**WHAT THE TASK REQUIRES:**
Copy all entries exactly, and wherever an entry holds a picture, leave that picture out.

**Per-object count records:**

━━━━━━━━━━━━━━━━━━━━

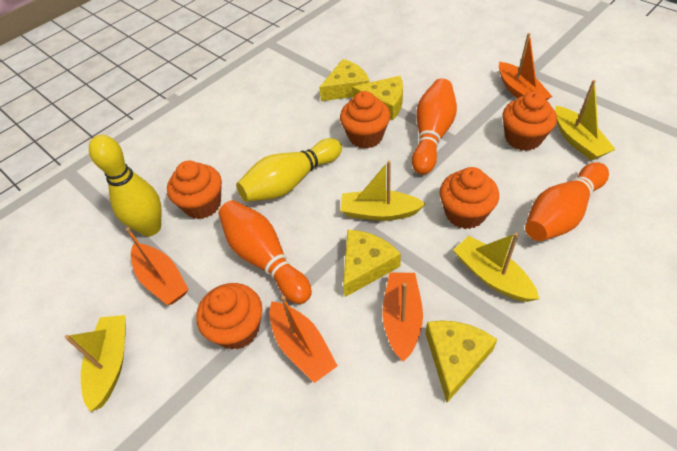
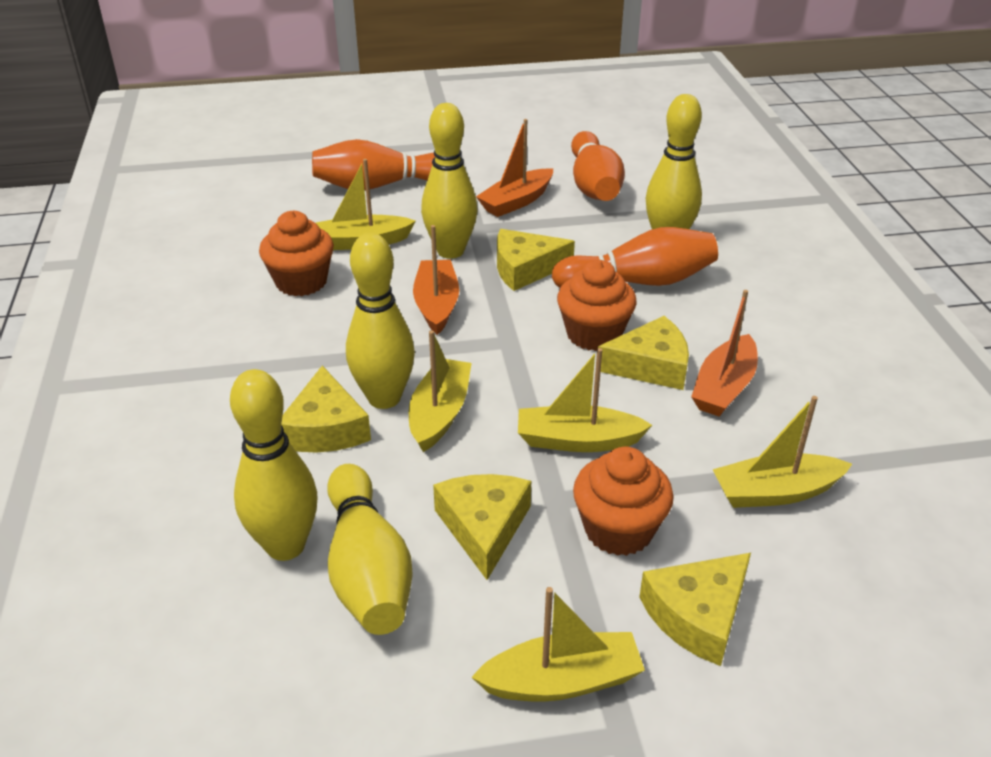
orange boat: 4 -> 3
orange cupcake: 5 -> 3
yellow boat: 4 -> 5
yellow bowling pin: 2 -> 5
yellow cheese: 4 -> 5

━━━━━━━━━━━━━━━━━━━━

**SOLUTION:**
orange boat: 4 -> 3
orange cupcake: 5 -> 3
yellow boat: 4 -> 5
yellow bowling pin: 2 -> 5
yellow cheese: 4 -> 5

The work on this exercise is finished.